(TASK INPUTS Opens)

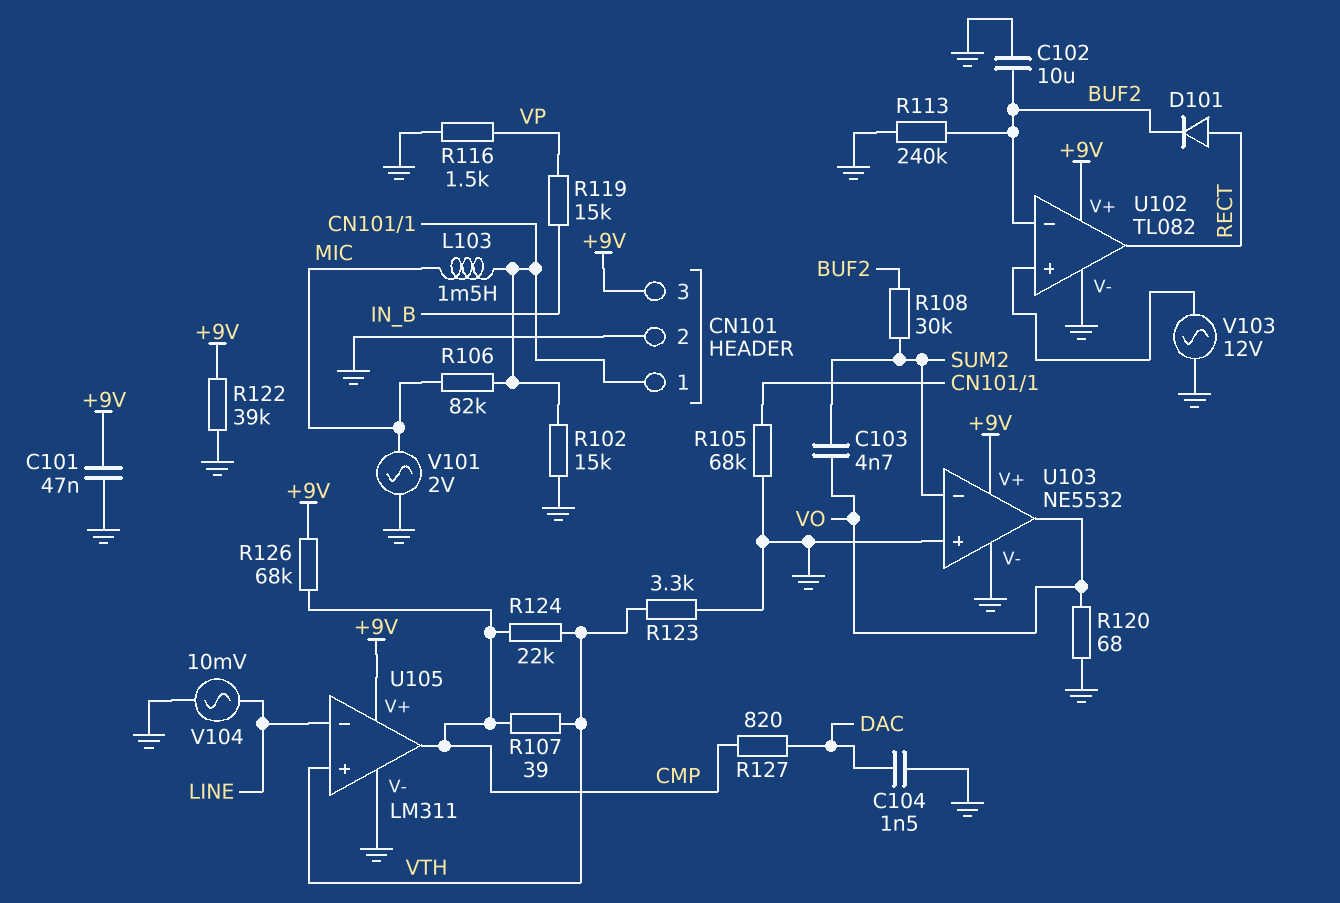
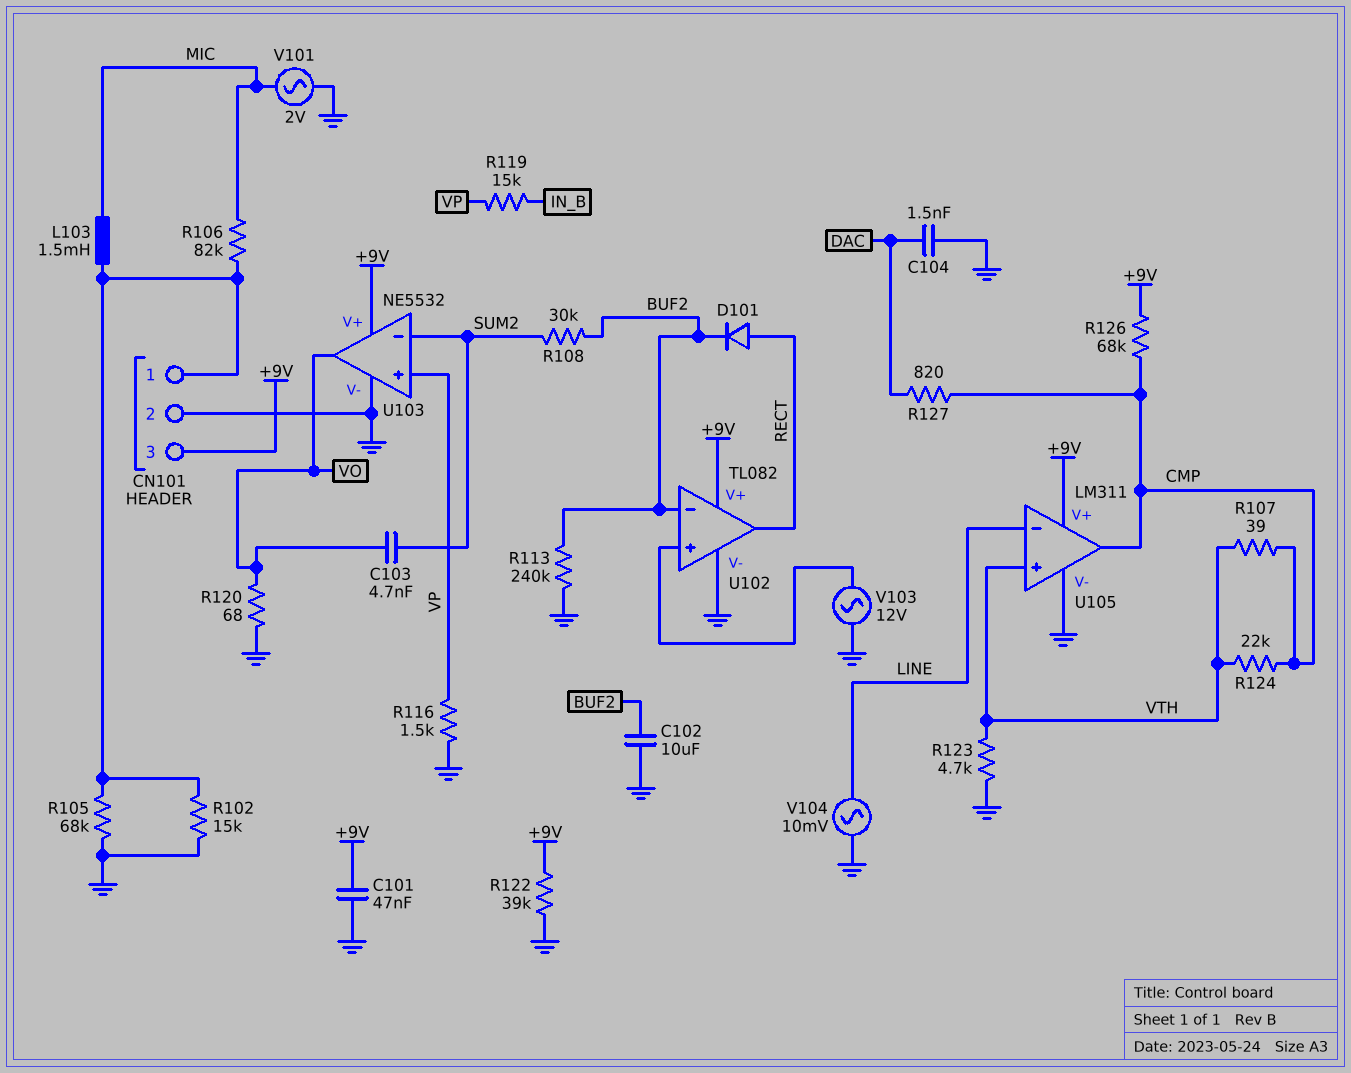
R123: 3.3k (GND, VTH) -> 4.7k (GND, VTH)
U103 pin in+: GND -> VP

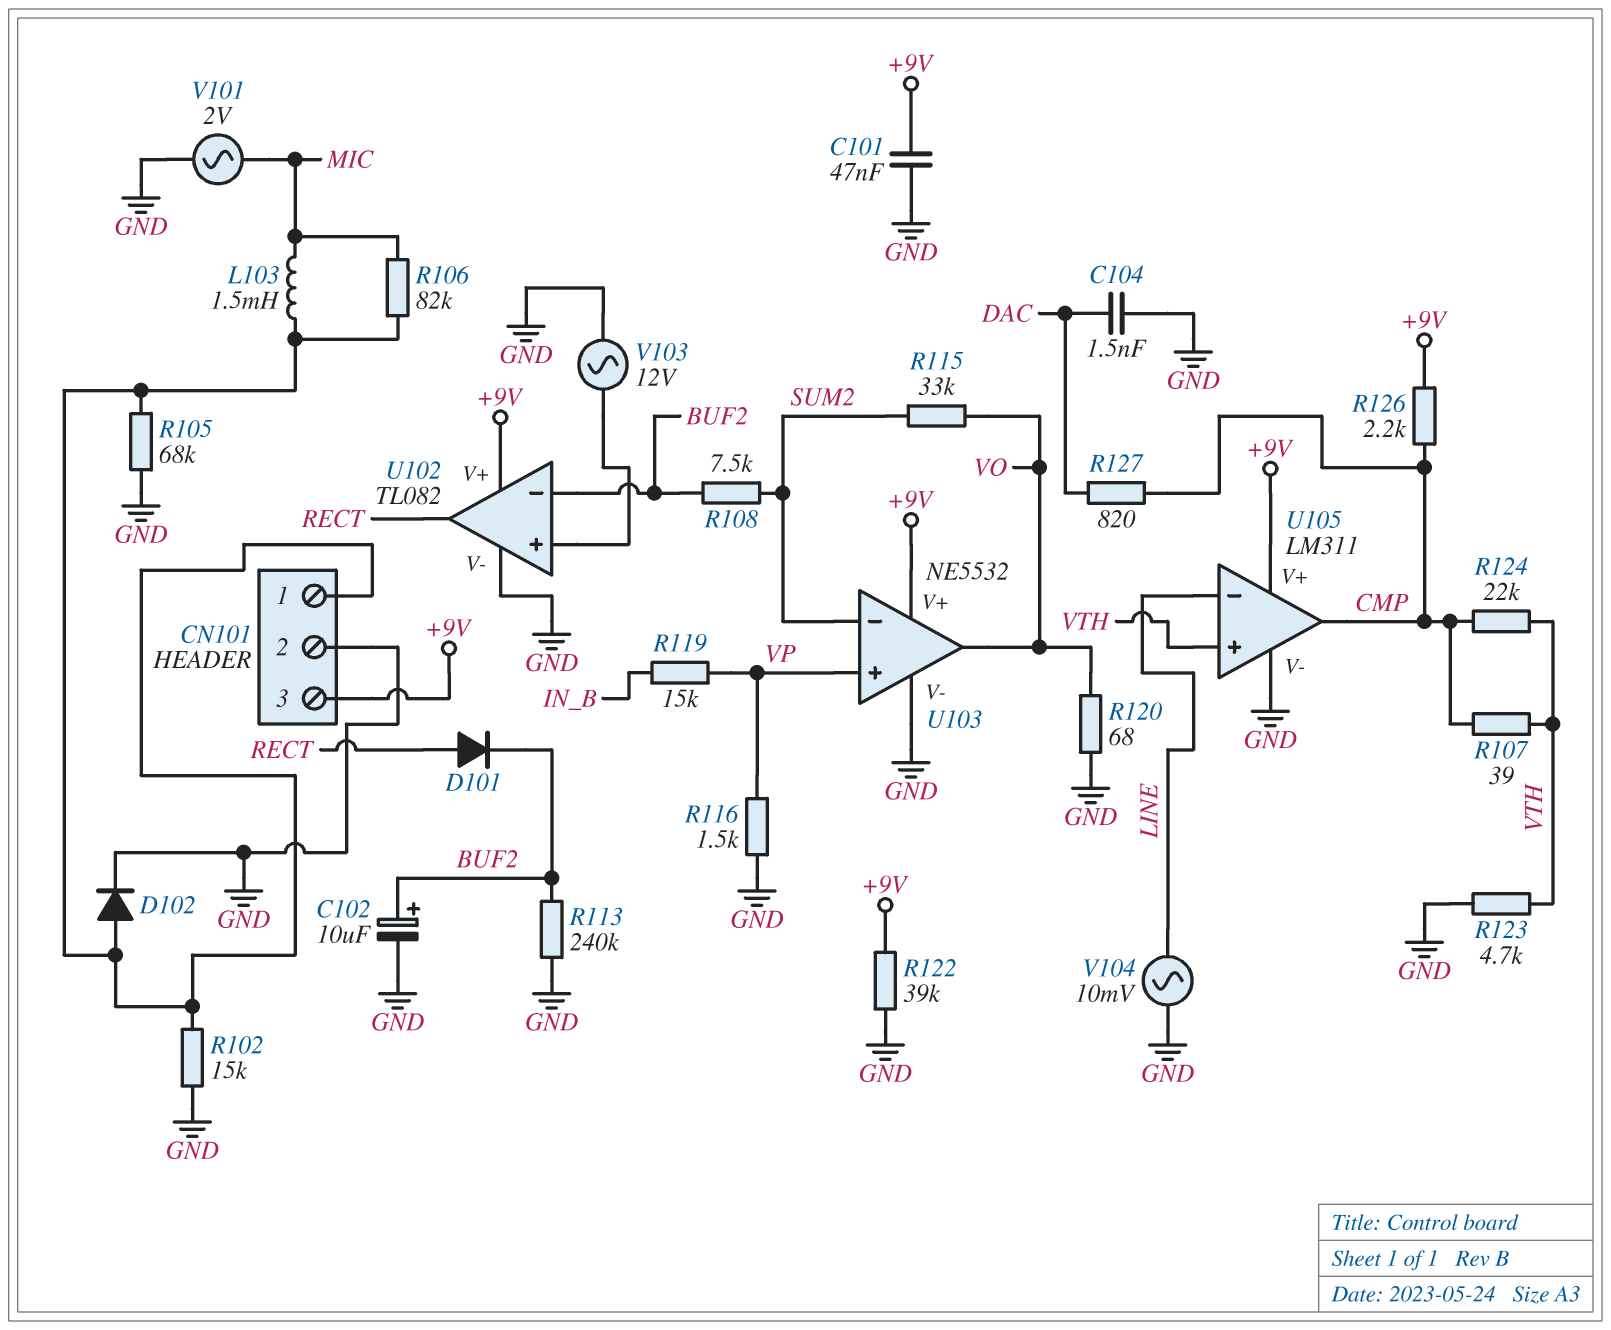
C102: 10uF (BUF2, GND) -> 10uF (plus BUF2, minus GND)
C103: 4.7nF (SUM2, VO) -> none
D102: none -> diode (A CN101/1, K GND)
R108: 30k (BUF2, SUM2) -> 7.5k (BUF2, SUM2)
R115: none -> 33k (SUM2, VO)
R126: 68k (+9V, CMP) -> 2.2k (+9V, CMP)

(TASK INPUTS Closes)

TO DO -
Emit verbatim the lines running from the one with "C102: 10uF (BUF2, GND)" through the last line of the data, both endpoints inclusive.

PROBLEM SOLUTION -
C102: 10uF (BUF2, GND) -> 10uF (plus BUF2, minus GND)
C103: 4.7nF (SUM2, VO) -> none
D102: none -> diode (A CN101/1, K GND)
R108: 30k (BUF2, SUM2) -> 7.5k (BUF2, SUM2)
R115: none -> 33k (SUM2, VO)
R126: 68k (+9V, CMP) -> 2.2k (+9V, CMP)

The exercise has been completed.